__The task__: Every line from the one with "U4 pin Q7: SIG4 -> none" through the last line below should be repeated exactly; pictures stay out of the copy.

Difference listings
▬▬▬▬▬▬

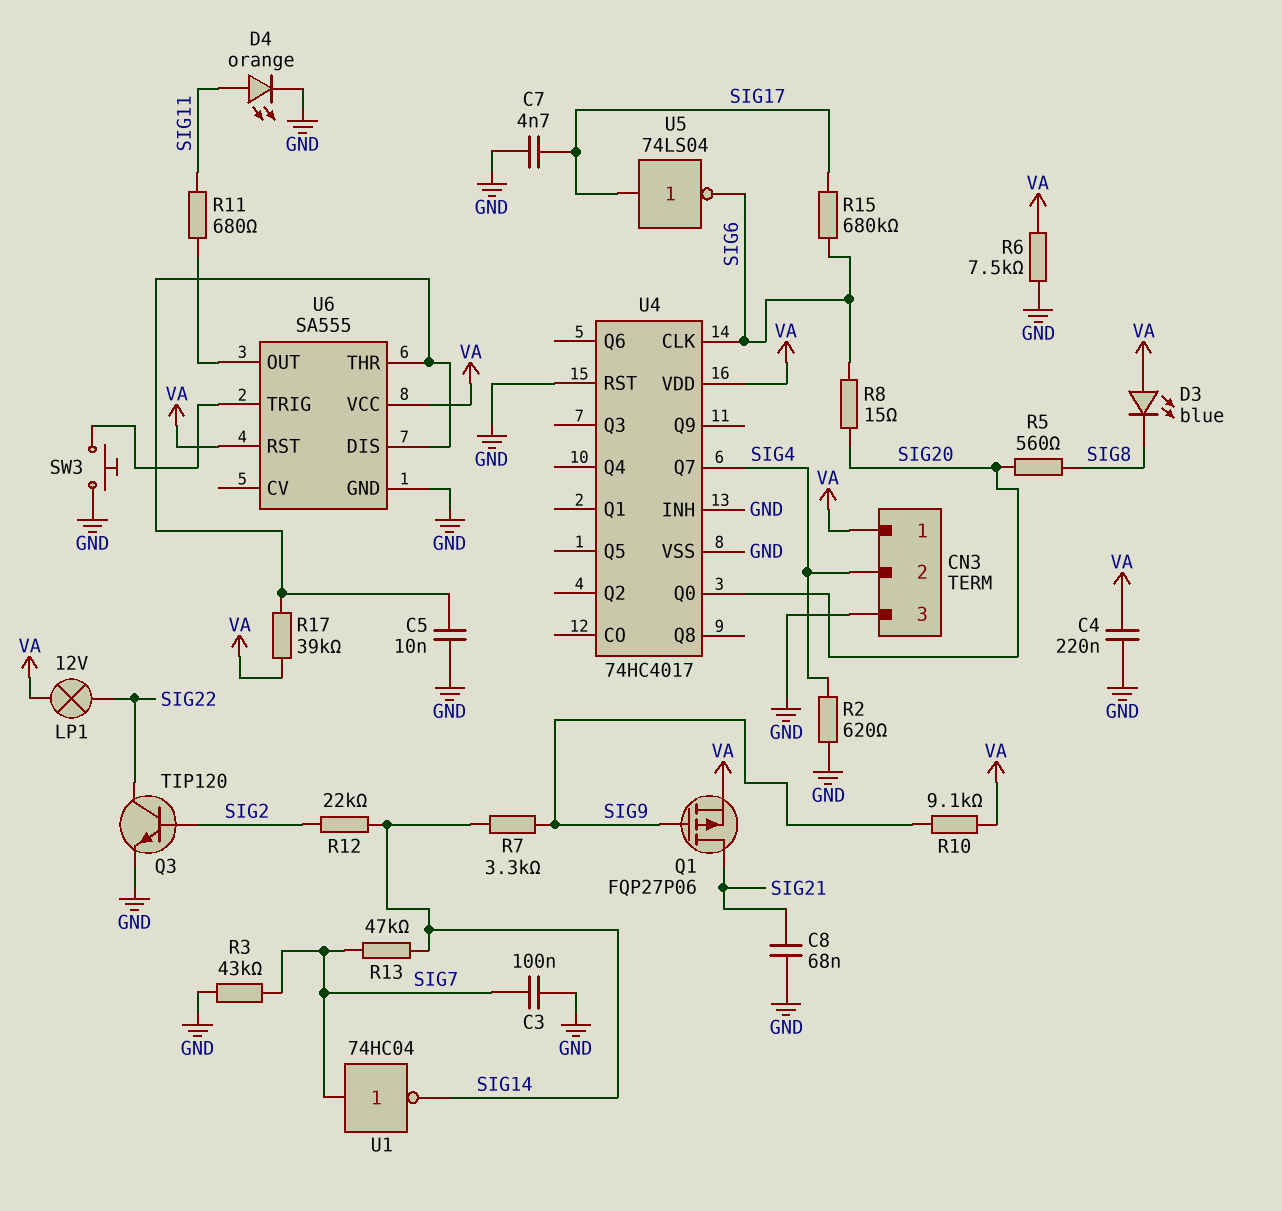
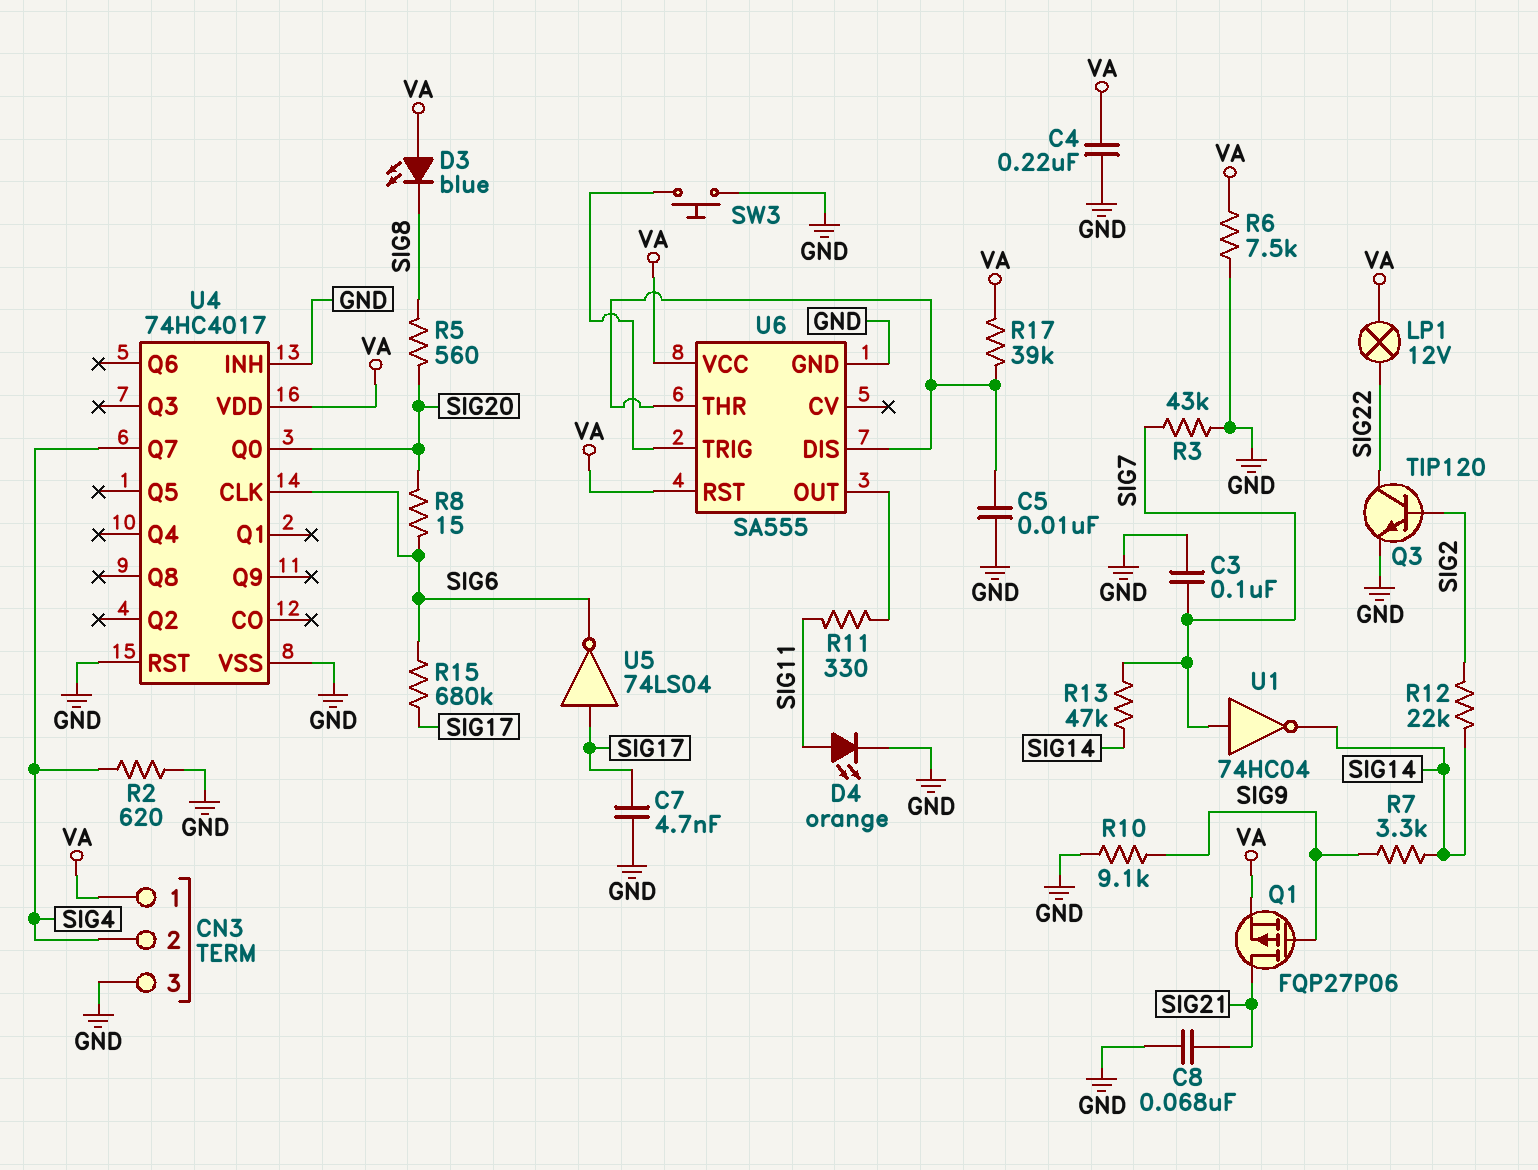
R10: 9.1k (SIG9, VA) -> 9.1k (GND, SIG9)
R11: 680 (SIG11, U6/OUT) -> 330 (SIG11, U6/OUT)

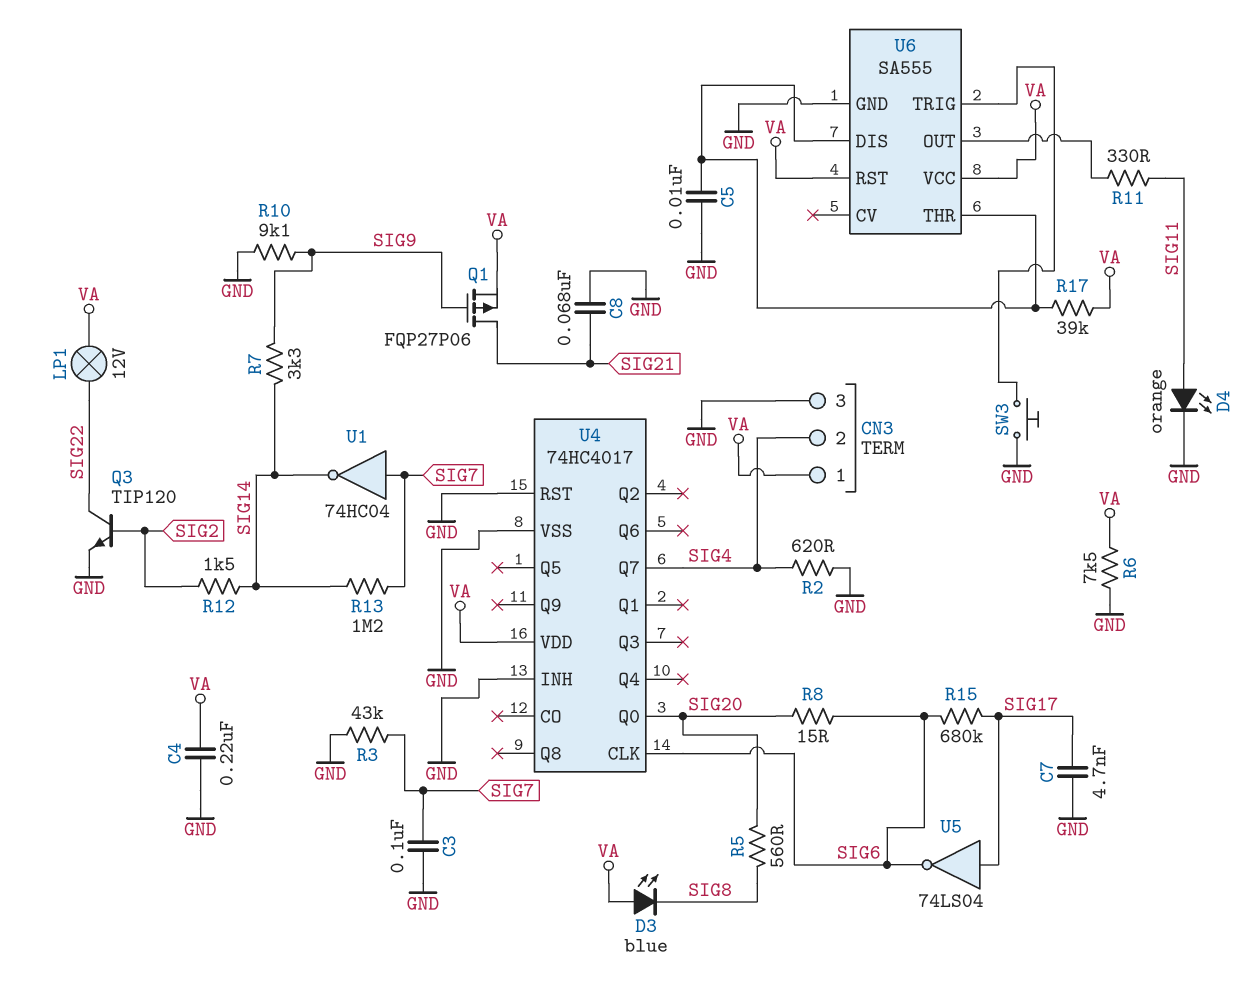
R12: 22k (SIG2, SIG14) -> 1.5k (SIG2, SIG14)
R13: 47k (SIG7, SIG14) -> 1.2M (SIG7, SIG14)

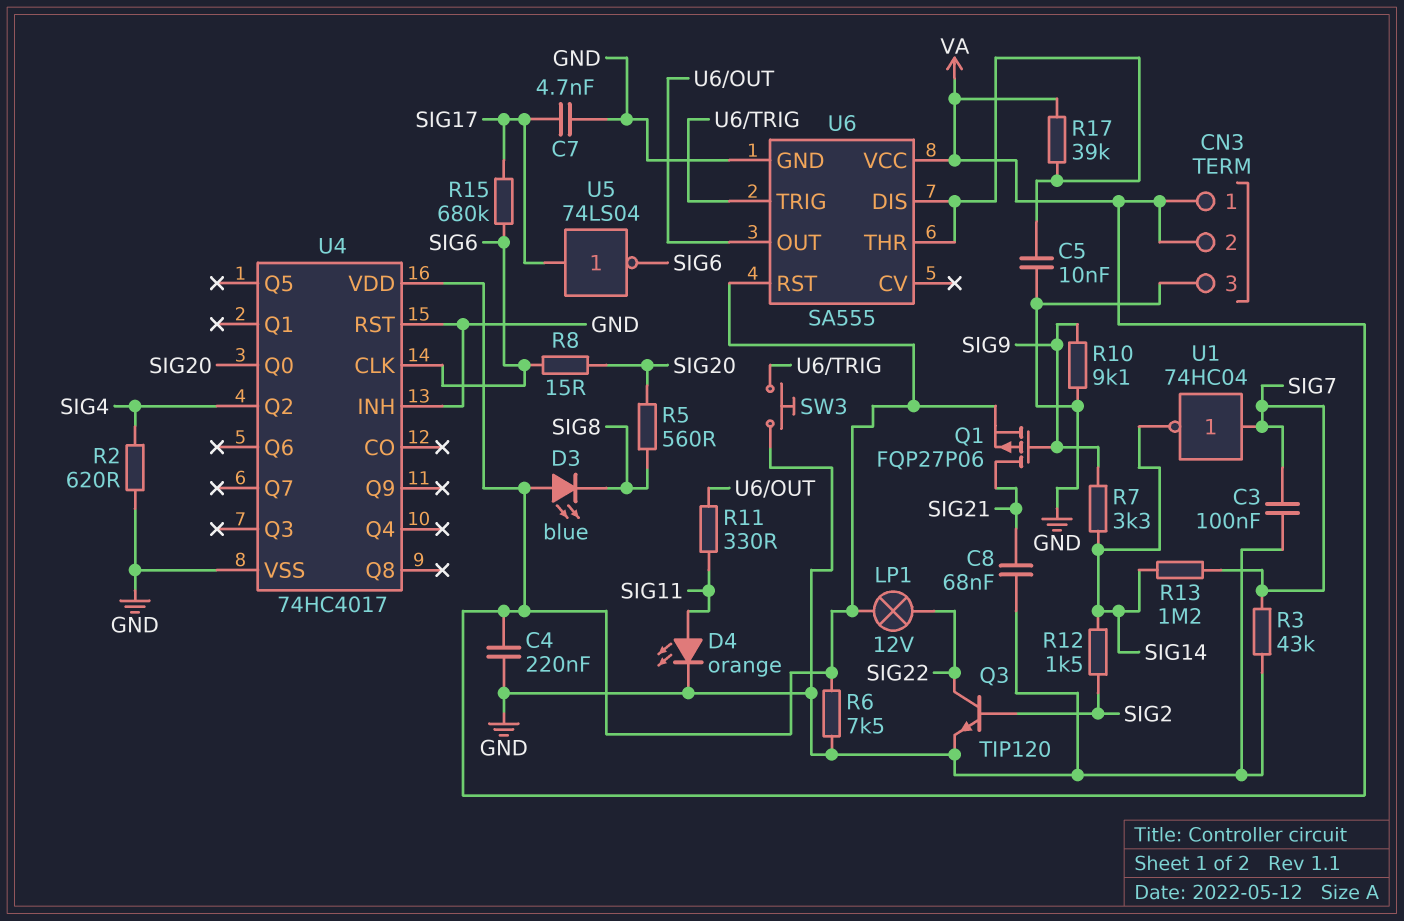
CN3 pin 2: SIG4 -> VA
U4 pin Q2: none -> SIG4
U4 pin Q7: SIG4 -> none

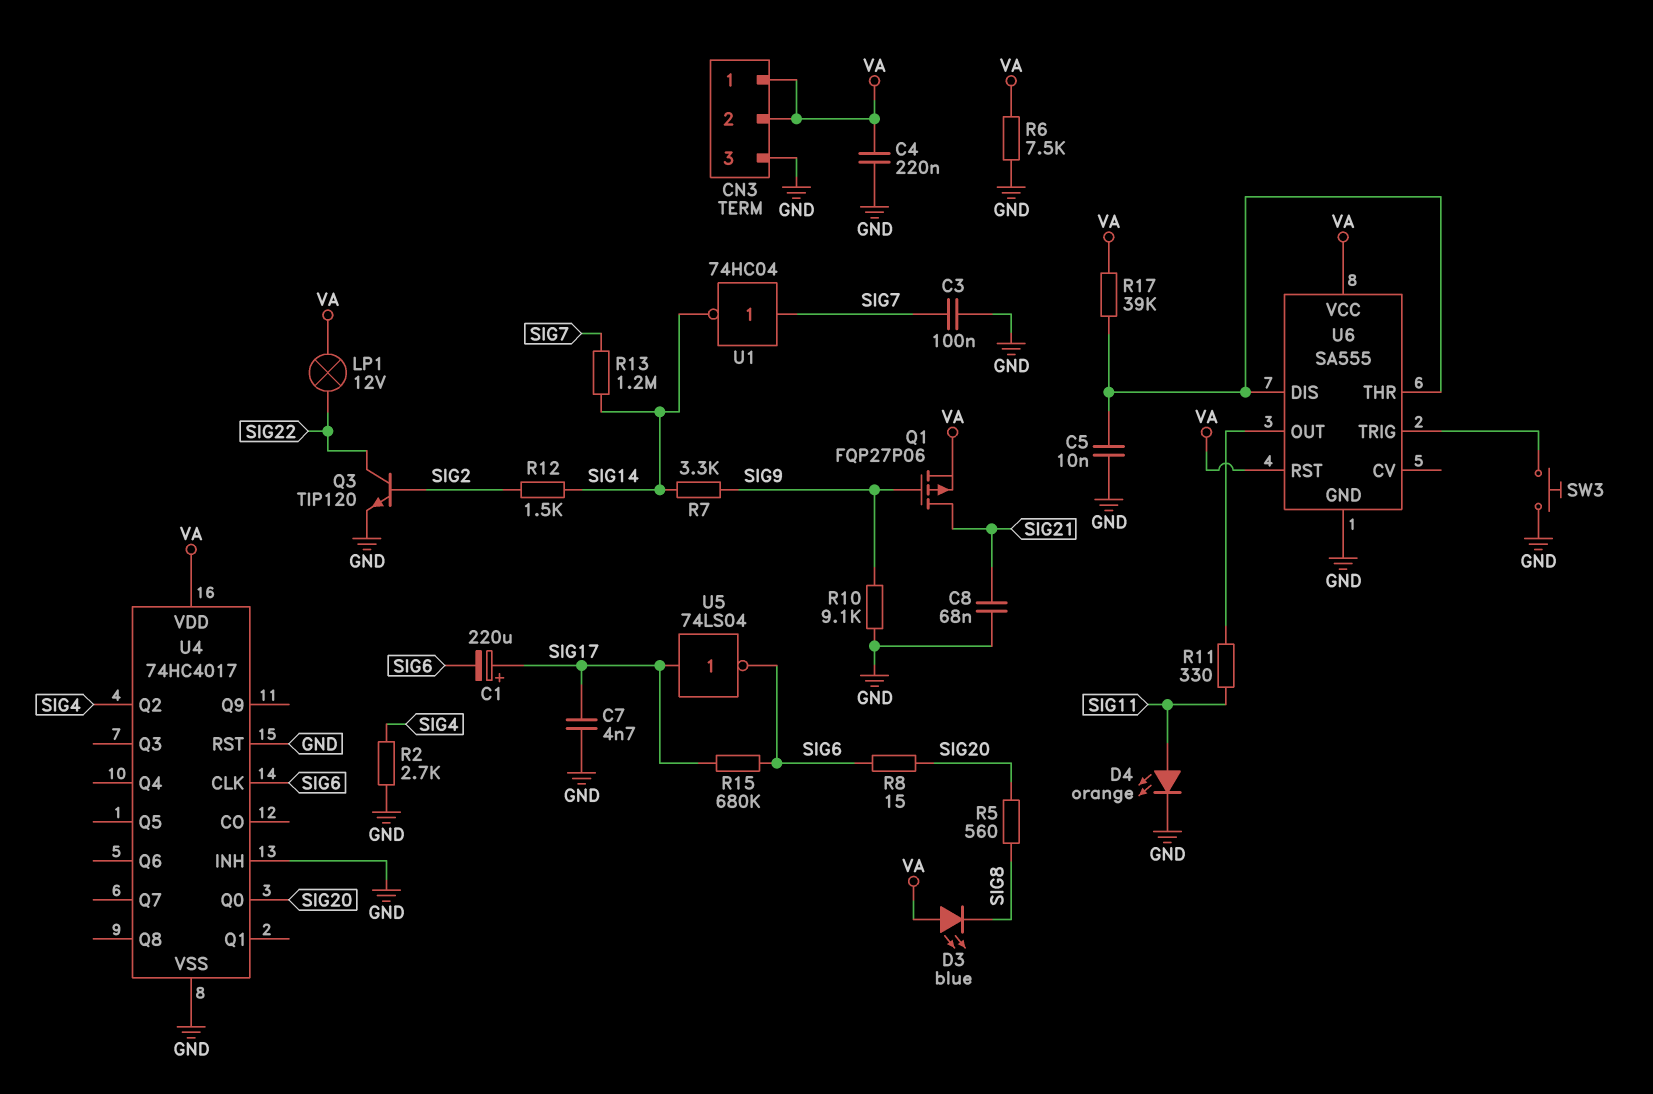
C1: none -> 220uF (plus SIG17, minus SIG6)
R2: 620 (GND, SIG4) -> 2.7k (GND, SIG4)
R3: 43k (GND, SIG7) -> none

▬▬▬▬▬▬

__Written answer__:
U4 pin Q7: SIG4 -> none

C1: none -> 220uF (plus SIG17, minus SIG6)
R2: 620 (GND, SIG4) -> 2.7k (GND, SIG4)
R3: 43k (GND, SIG7) -> none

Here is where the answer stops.